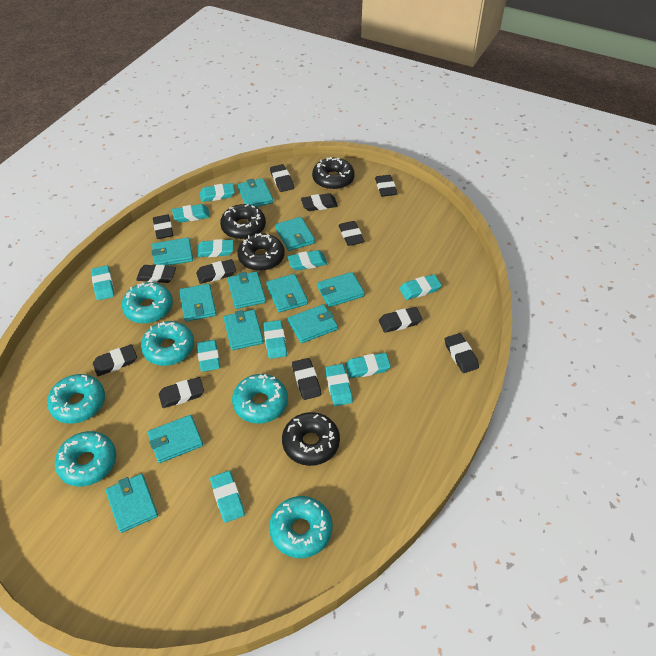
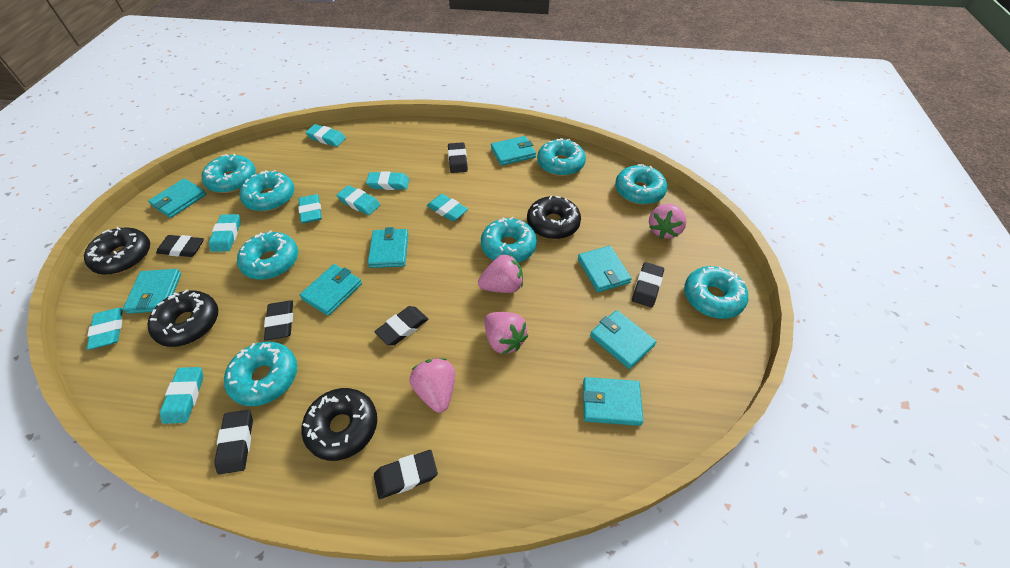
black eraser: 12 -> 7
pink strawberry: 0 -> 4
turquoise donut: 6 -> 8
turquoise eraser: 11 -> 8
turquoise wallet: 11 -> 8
···
EXERCISE DIRECTIONS:
Keep the pictures out of your copy, and repeat every entry above exactly.

EXPECTED ANSWER:
black eraser: 12 -> 7
pink strawberry: 0 -> 4
turquoise donut: 6 -> 8
turquoise eraser: 11 -> 8
turquoise wallet: 11 -> 8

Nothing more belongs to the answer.